Items listed in a dataset
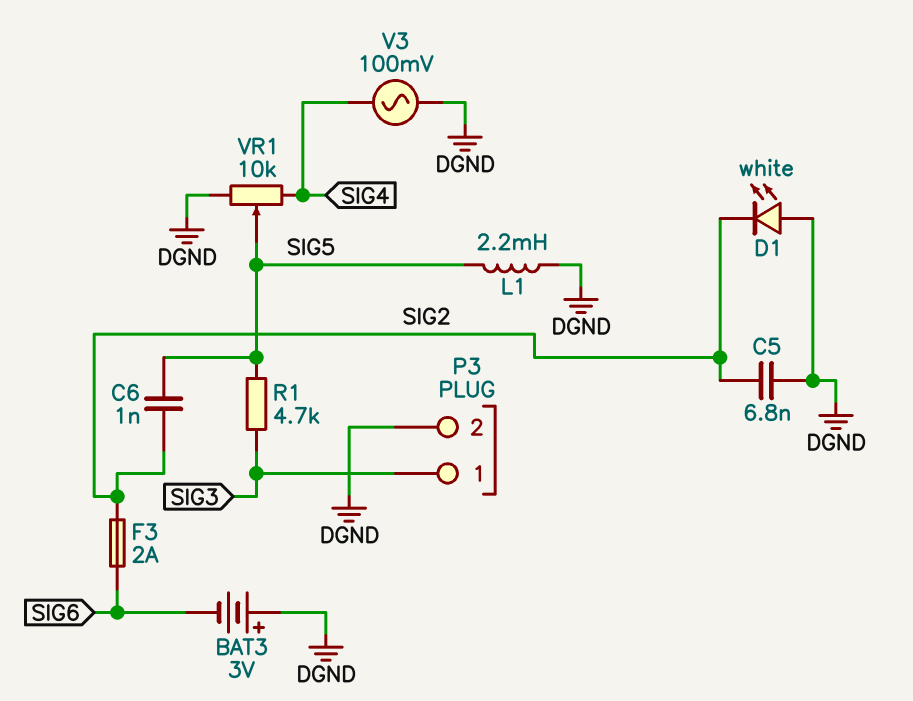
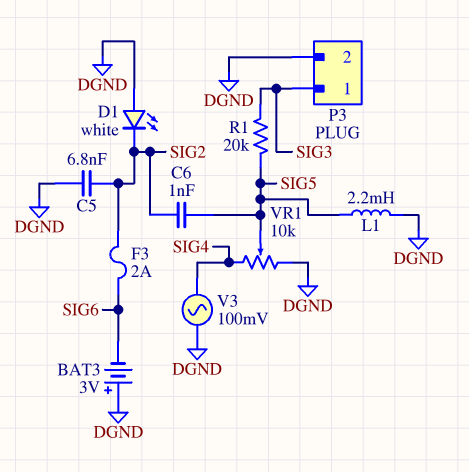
R1: 4.7k (SIG3, SIG5) -> 20k (SIG3, SIG5)

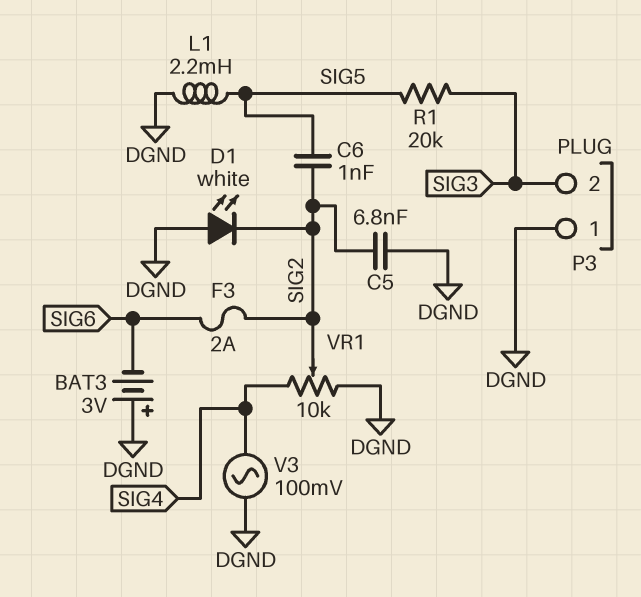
P3 pin 1: SIG3 -> DGND
P3 pin 2: DGND -> SIG3
VR1: 10k (DGND, SIG4, wiper SIG5) -> 10k (DGND, SIG4, wiper SIG2)

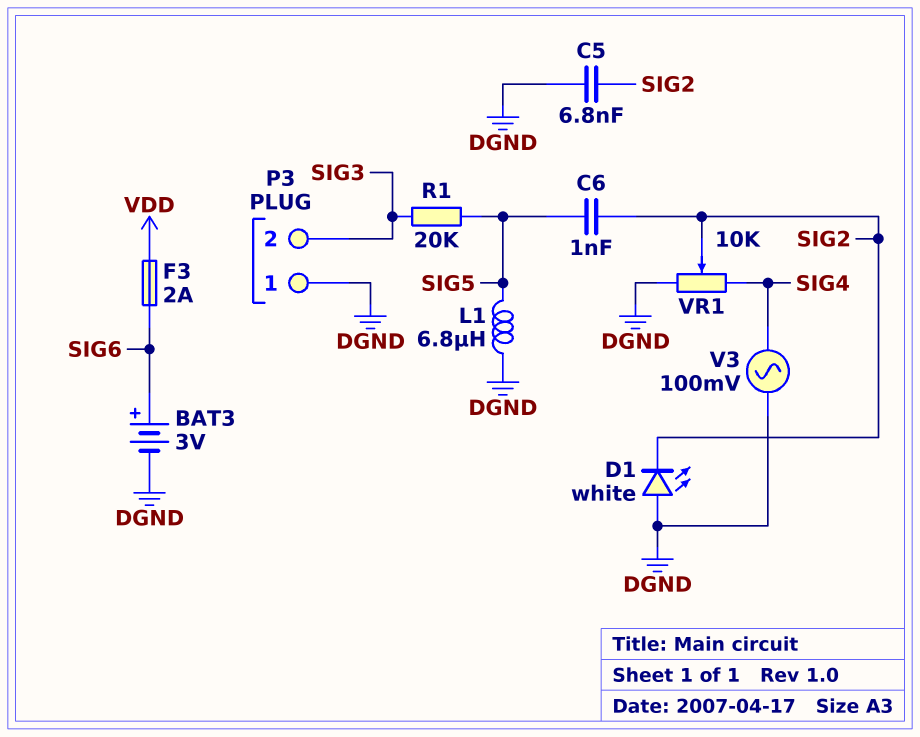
BAT3: 3V (plus DGND, minus SIG6) -> 3V (plus SIG6, minus DGND)
F3: 2A (SIG2, SIG6) -> 2A (SIG6, VDD)
L1: 2.2mH (DGND, SIG5) -> 6.8uH (DGND, SIG5)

TASK REQUIREMENTS
Without the pictures, restate each entry exactly.

YOUR RESPONSE
R1: 4.7k (SIG3, SIG5) -> 20k (SIG3, SIG5)

P3 pin 1: SIG3 -> DGND
P3 pin 2: DGND -> SIG3
VR1: 10k (DGND, SIG4, wiper SIG5) -> 10k (DGND, SIG4, wiper SIG2)

BAT3: 3V (plus DGND, minus SIG6) -> 3V (plus SIG6, minus DGND)
F3: 2A (SIG2, SIG6) -> 2A (SIG6, VDD)
L1: 2.2mH (DGND, SIG5) -> 6.8uH (DGND, SIG5)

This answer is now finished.